# What the exercise asks:
Only one stretch of the data below is wanted: the lines starting at the one with "repainted: cylinder (white)" and ending at the one with "rotated: cactus (brown)", both included, given again exactly.

# Dataset records:

== Segment start ==

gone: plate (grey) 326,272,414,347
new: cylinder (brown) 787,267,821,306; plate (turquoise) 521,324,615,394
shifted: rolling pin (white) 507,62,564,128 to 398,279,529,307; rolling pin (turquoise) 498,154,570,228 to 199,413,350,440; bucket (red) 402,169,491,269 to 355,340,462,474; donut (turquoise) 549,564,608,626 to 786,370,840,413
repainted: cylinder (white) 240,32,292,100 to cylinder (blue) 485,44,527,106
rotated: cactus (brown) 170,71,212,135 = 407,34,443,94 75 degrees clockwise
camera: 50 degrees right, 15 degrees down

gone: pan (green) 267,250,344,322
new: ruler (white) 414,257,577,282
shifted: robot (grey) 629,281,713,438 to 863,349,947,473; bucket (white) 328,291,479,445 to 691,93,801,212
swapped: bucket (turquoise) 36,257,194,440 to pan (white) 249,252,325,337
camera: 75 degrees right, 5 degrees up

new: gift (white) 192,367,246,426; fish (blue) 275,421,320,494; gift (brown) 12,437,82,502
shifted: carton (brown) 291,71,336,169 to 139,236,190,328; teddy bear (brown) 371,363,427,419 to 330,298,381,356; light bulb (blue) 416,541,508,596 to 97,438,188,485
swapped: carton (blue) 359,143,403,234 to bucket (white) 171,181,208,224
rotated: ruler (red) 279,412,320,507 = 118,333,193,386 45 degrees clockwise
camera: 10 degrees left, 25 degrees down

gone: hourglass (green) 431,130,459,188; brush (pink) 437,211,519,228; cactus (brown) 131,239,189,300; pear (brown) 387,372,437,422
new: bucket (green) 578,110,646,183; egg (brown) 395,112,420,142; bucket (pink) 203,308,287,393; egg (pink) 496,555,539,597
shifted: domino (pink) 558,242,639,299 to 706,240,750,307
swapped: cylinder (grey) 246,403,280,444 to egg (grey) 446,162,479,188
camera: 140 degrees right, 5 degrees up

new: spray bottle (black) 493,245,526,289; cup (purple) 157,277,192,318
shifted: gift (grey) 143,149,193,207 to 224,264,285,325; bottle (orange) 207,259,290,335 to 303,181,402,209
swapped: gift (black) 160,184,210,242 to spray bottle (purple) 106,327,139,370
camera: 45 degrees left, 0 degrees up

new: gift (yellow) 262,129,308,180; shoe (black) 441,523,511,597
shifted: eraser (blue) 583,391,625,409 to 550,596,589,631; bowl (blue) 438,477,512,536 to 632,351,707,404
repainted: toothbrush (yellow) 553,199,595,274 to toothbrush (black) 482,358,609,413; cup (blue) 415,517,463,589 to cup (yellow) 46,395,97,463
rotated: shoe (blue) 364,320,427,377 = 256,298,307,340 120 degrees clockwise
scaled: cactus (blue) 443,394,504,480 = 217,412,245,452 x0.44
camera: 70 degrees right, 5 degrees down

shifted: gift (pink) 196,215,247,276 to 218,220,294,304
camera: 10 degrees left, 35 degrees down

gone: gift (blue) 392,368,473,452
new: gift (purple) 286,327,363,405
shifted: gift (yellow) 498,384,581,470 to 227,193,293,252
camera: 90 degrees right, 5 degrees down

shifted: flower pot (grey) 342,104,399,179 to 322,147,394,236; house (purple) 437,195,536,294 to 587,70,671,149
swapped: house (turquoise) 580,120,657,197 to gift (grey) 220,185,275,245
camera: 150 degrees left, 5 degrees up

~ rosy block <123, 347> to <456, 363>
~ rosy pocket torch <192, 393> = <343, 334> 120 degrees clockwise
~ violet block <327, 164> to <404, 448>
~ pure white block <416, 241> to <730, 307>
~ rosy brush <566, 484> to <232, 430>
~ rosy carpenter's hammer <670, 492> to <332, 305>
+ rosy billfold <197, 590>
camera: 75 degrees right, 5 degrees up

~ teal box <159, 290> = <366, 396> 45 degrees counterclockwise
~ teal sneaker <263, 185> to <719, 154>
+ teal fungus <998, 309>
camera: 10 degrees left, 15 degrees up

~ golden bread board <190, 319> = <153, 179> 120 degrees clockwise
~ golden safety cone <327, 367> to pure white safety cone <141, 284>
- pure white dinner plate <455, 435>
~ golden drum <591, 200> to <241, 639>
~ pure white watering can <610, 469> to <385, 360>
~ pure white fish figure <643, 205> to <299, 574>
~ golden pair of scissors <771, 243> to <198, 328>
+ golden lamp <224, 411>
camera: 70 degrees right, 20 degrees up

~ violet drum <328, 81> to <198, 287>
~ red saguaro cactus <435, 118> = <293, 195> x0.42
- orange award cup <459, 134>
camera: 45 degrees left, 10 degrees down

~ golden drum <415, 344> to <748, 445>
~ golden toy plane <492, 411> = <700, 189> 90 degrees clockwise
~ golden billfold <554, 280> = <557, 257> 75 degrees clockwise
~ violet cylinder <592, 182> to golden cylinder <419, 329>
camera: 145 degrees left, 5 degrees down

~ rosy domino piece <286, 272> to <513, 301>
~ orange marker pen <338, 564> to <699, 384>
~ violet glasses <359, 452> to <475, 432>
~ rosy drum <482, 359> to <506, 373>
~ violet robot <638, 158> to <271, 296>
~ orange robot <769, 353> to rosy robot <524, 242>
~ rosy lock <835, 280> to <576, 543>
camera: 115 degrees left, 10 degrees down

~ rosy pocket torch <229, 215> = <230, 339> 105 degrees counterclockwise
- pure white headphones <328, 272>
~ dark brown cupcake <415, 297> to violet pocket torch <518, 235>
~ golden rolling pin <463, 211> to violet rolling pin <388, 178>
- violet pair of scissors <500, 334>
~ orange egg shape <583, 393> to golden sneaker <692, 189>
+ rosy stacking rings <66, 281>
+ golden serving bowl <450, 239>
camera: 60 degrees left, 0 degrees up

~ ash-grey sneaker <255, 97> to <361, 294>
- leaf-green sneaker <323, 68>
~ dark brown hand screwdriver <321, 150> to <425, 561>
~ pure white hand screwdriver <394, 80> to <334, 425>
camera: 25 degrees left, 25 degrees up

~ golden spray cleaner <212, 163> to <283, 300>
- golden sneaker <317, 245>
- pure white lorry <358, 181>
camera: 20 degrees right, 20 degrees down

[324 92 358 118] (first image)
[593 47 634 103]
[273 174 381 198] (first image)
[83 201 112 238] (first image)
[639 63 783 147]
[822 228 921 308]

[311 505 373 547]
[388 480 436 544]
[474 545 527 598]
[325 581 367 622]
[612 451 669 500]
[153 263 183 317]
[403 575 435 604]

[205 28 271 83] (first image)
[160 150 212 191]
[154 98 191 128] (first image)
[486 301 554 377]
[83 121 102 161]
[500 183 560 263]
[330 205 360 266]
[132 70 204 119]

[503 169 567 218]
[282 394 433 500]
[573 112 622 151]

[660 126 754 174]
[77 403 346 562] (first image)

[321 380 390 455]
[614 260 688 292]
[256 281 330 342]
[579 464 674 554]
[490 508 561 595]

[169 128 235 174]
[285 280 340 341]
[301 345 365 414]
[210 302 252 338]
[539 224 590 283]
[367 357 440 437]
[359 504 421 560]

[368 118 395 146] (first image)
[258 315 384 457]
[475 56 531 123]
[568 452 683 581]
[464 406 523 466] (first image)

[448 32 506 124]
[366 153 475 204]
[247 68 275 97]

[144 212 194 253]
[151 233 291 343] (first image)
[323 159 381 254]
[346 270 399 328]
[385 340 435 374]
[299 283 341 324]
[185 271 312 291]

== Segment end ==

# Written response:
repainted: cylinder (white) 240,32,292,100 to cylinder (blue) 485,44,527,106
rotated: cactus (brown) 170,71,212,135 = 407,34,443,94 75 degrees clockwise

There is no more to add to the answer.